• [Task instructions] Among the entries below, one stretch runs from the line that contains "blue pot: 5 -> 2" through the line that contains "white tree: 7 -> 6". Repeat that stretch exactly, ends included, and only that.

• [Supplied data]
▼
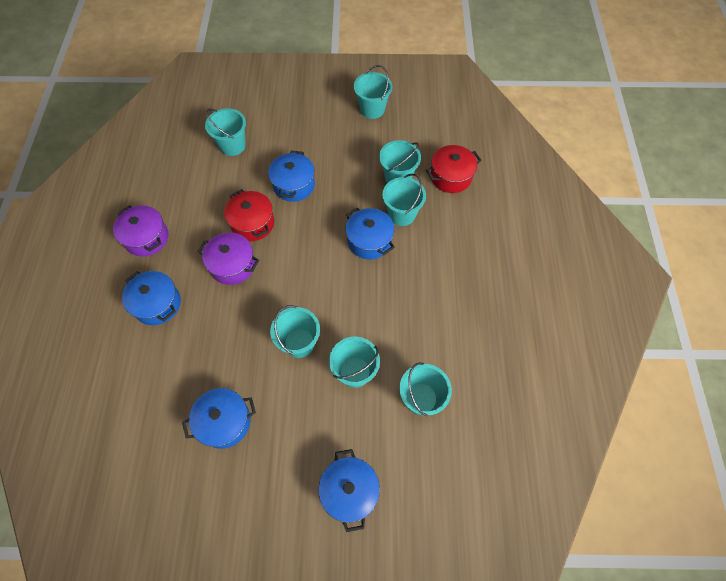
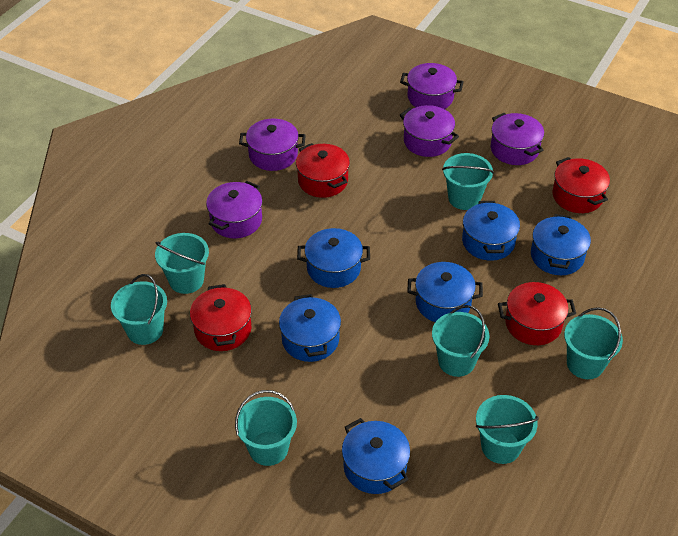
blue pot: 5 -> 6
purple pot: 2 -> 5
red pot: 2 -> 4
▲
▼
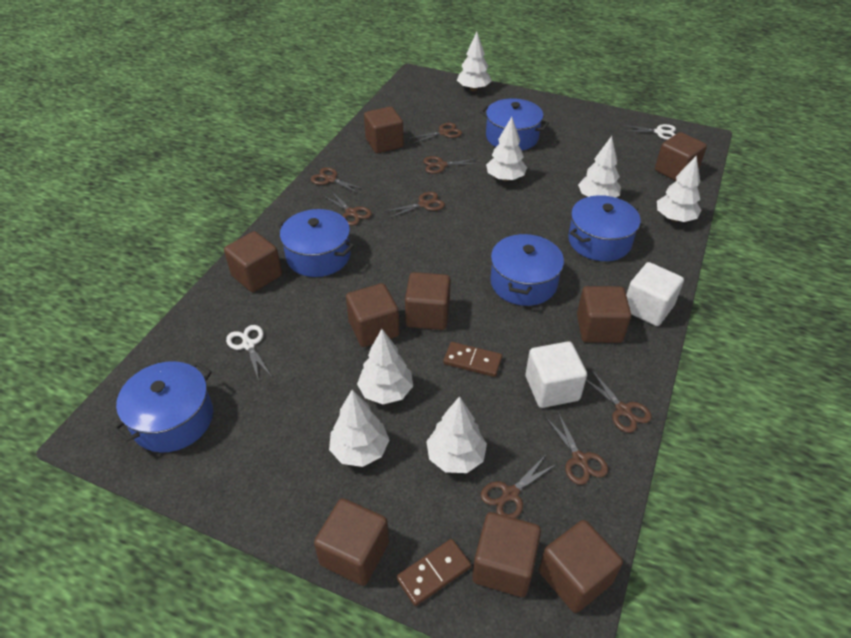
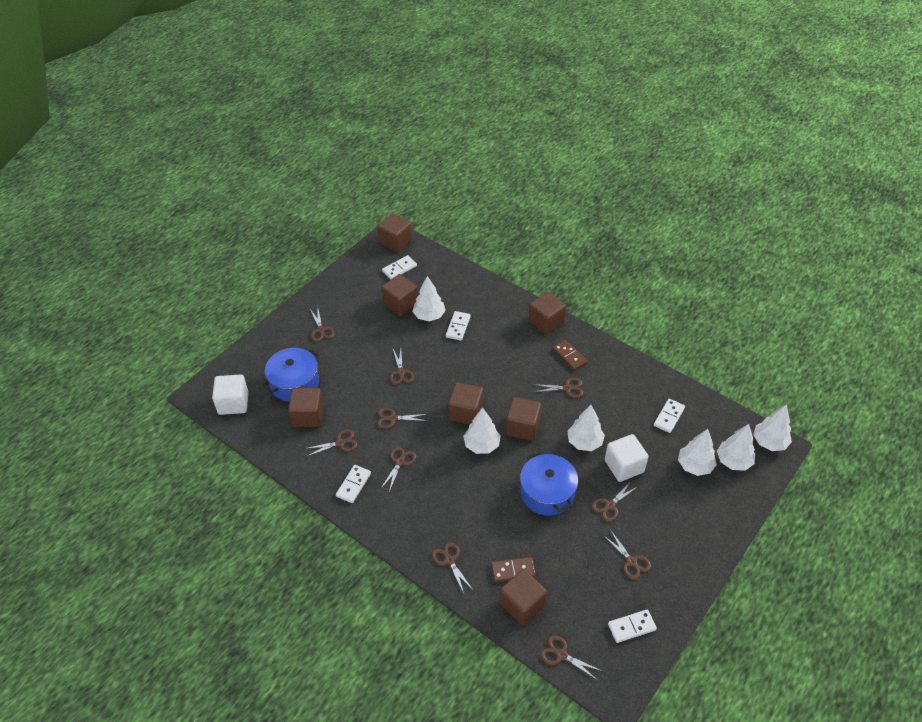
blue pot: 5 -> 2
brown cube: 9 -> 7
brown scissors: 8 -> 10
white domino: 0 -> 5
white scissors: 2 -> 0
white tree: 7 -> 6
▲
• [Solution below]
blue pot: 5 -> 2
brown cube: 9 -> 7
brown scissors: 8 -> 10
white domino: 0 -> 5
white scissors: 2 -> 0
white tree: 7 -> 6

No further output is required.